> Supplied data
Content starts

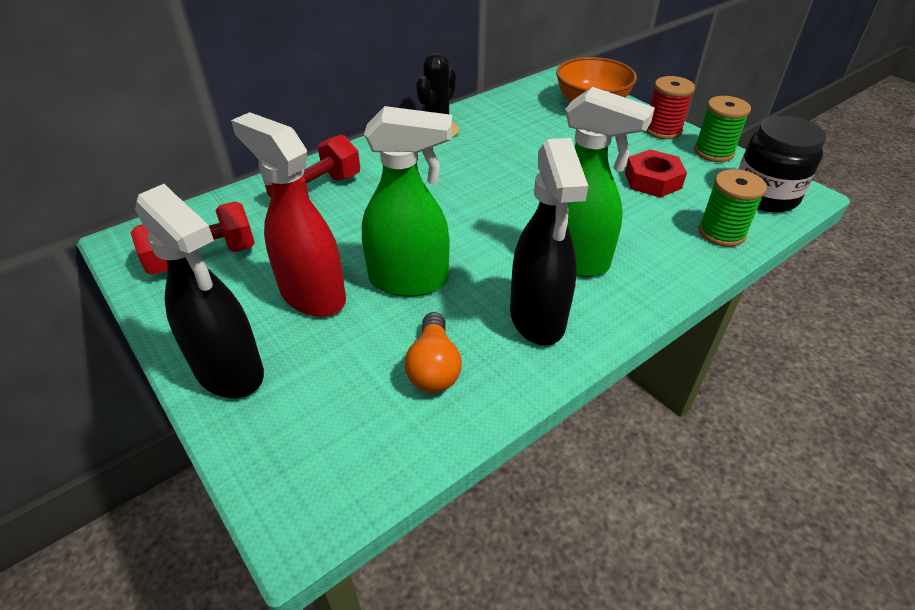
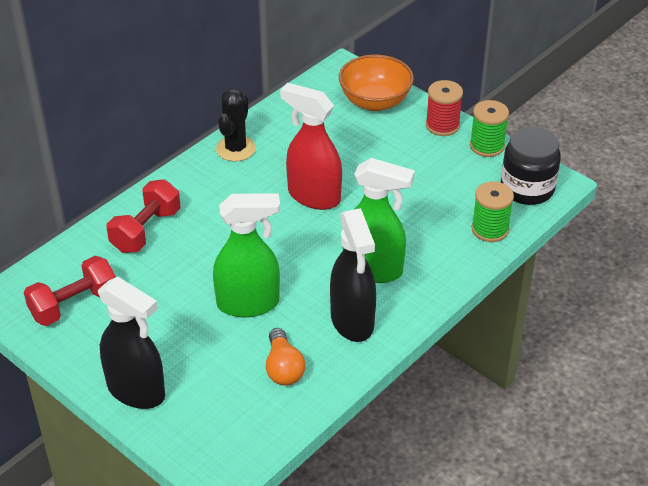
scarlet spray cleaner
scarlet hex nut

Content ends
Content starts

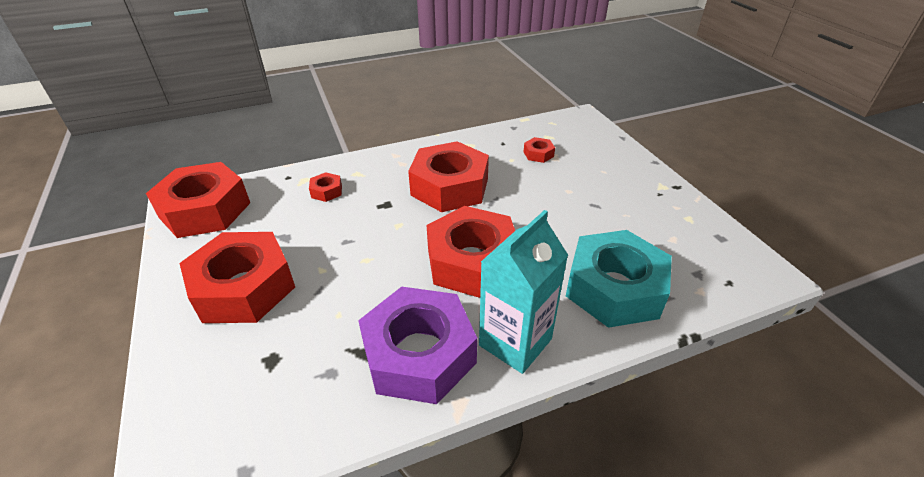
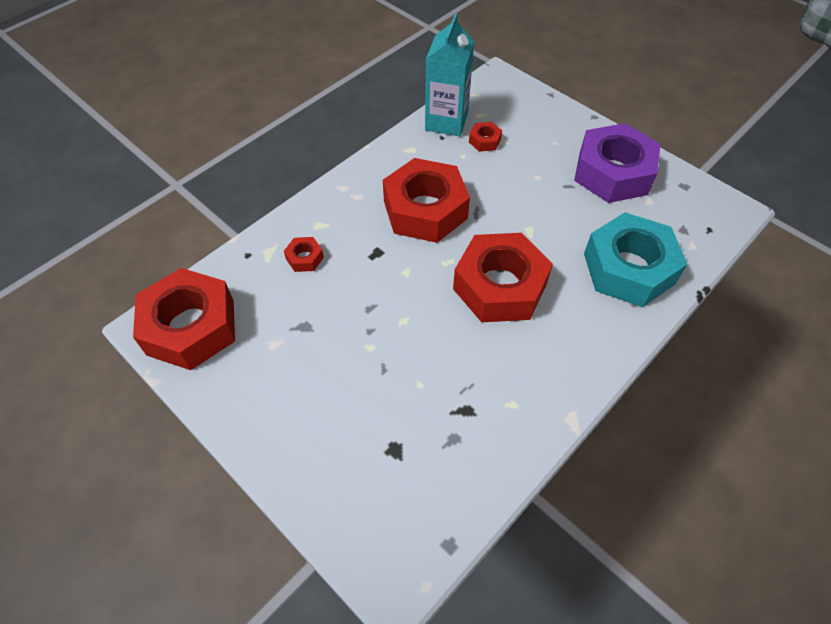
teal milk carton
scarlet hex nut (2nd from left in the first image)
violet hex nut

Content ends

> Required action
Within the records, filter for lines that contain the word "scarlet" and show each one.

> Your response
scarlet spray cleaner
scarlet hex nut
scarlet hex nut (2nd from left in the first image)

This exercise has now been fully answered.